Write out, word for word, every line in the data below from the one containing "building: [314,27,348,56] -> none" to the one containing "building: none -> [63,486,112,568]", both of them included.

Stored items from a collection
──────────

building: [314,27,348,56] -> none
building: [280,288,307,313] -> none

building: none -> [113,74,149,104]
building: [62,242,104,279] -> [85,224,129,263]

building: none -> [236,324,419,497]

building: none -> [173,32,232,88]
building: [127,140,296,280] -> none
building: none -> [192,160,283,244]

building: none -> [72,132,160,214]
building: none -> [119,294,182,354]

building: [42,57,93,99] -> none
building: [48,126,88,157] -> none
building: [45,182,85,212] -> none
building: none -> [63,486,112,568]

──────────

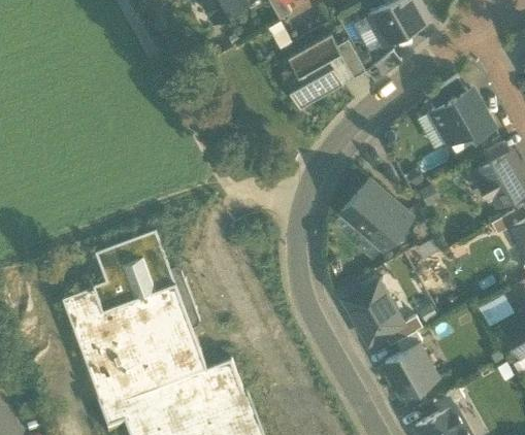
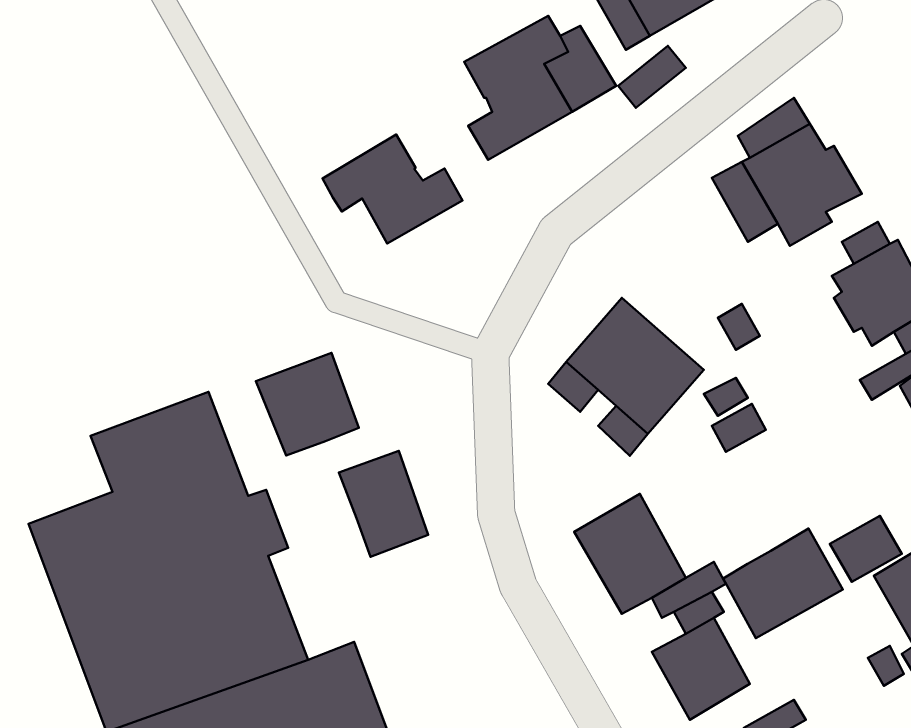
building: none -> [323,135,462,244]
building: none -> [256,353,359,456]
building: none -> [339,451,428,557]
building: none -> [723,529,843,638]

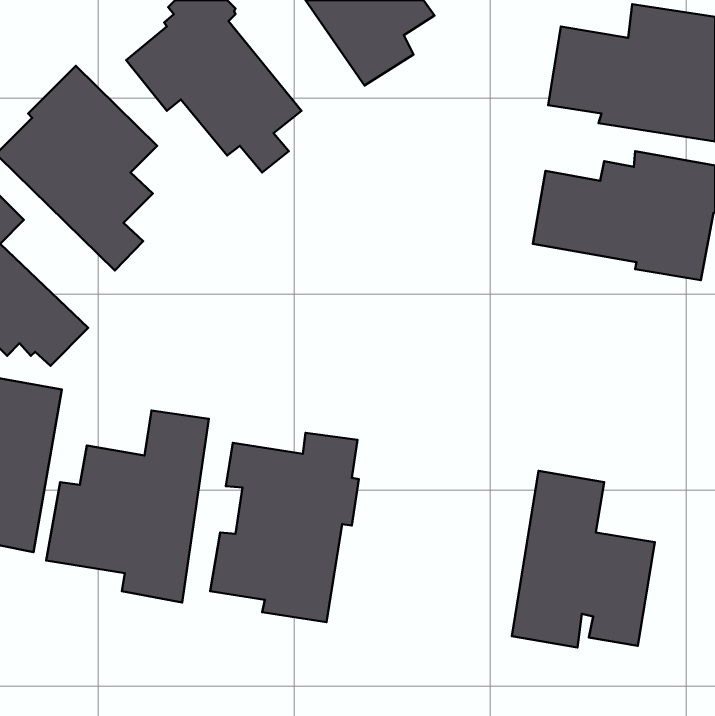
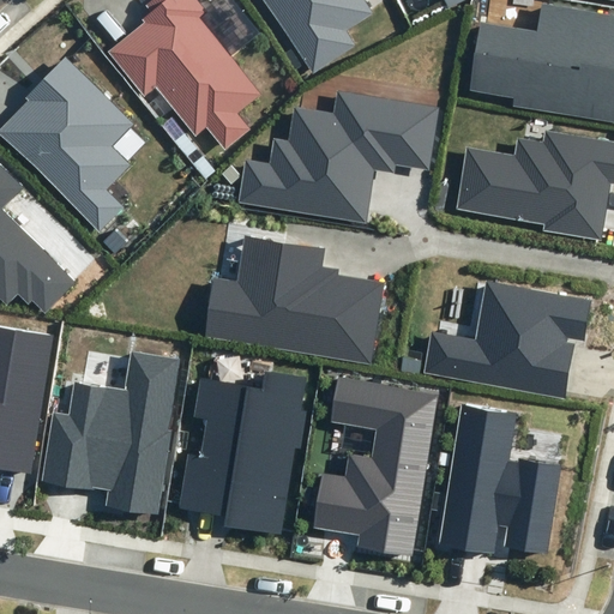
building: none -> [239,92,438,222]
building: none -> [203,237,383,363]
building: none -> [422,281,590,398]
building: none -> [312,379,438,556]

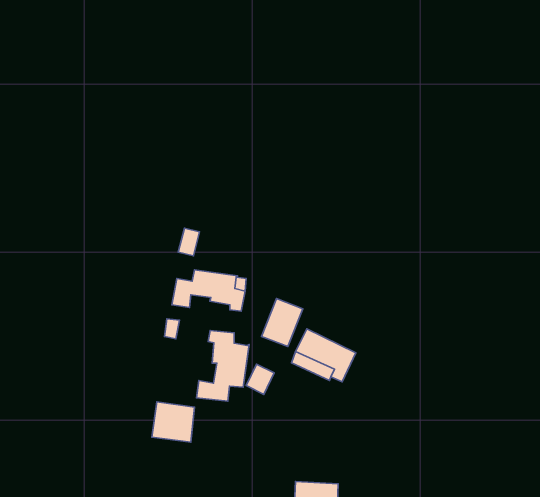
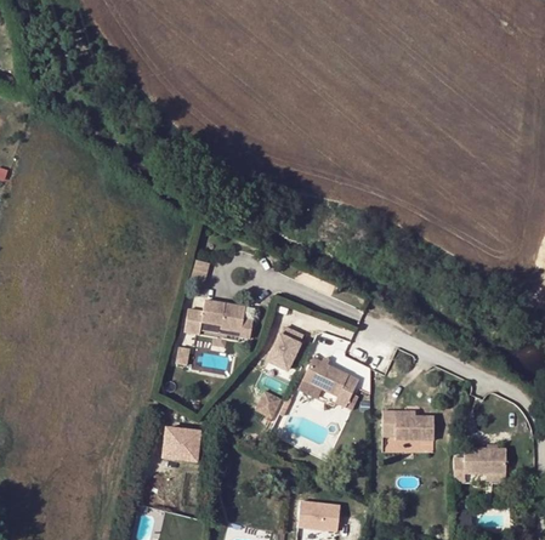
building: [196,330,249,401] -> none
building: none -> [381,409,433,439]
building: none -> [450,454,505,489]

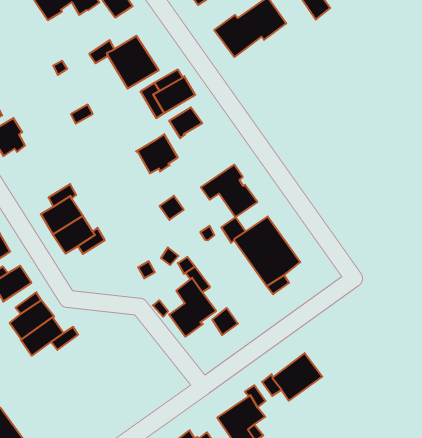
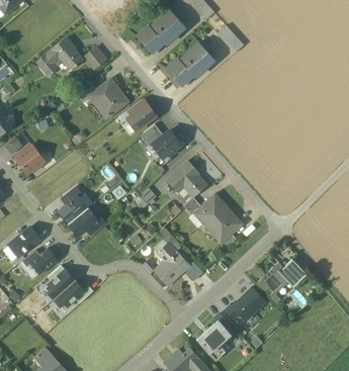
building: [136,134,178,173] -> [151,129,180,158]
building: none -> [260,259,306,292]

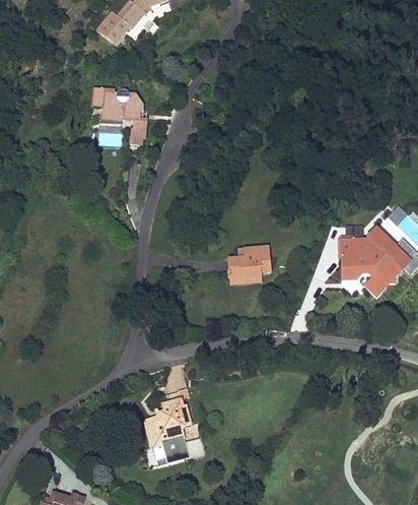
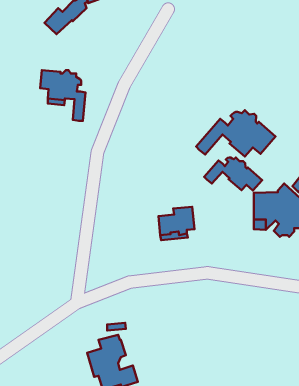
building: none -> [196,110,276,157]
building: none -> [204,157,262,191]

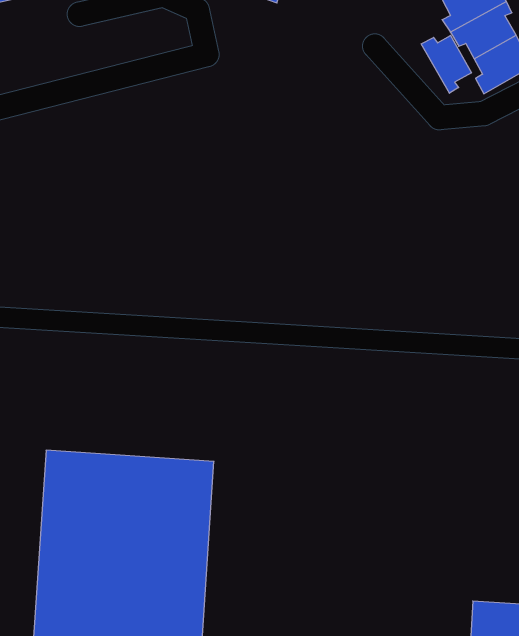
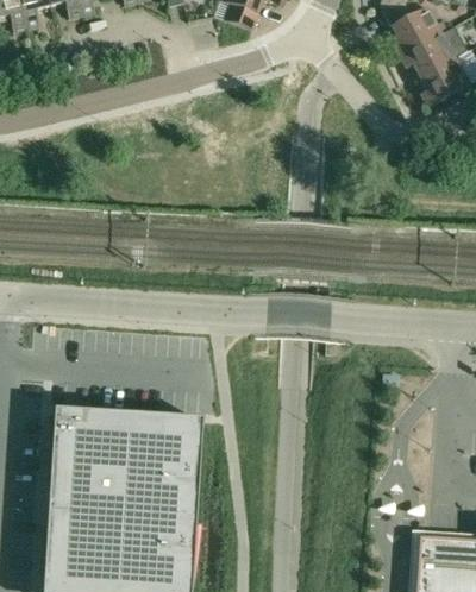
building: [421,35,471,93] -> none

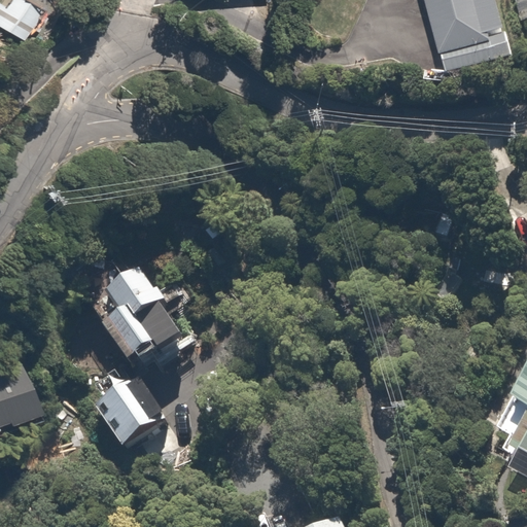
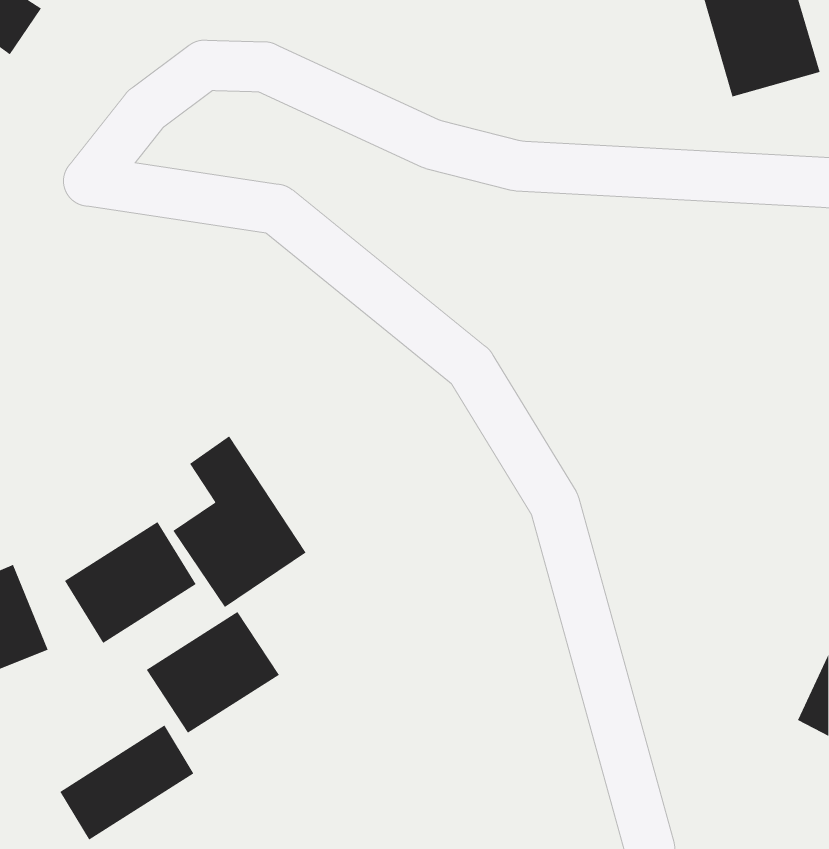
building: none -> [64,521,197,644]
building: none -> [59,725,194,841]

──────────

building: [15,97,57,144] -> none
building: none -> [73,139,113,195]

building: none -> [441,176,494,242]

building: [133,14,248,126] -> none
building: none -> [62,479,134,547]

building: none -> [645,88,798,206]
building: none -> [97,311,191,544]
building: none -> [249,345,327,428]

──────────

• TASK SOLUTION:
building: [314,27,348,56] -> none
building: [280,288,307,313] -> none

building: none -> [113,74,149,104]
building: [62,242,104,279] -> [85,224,129,263]

building: none -> [236,324,419,497]

building: none -> [173,32,232,88]
building: [127,140,296,280] -> none
building: none -> [192,160,283,244]

building: none -> [72,132,160,214]
building: none -> [119,294,182,354]

building: [42,57,93,99] -> none
building: [48,126,88,157] -> none
building: [45,182,85,212] -> none
building: none -> [63,486,112,568]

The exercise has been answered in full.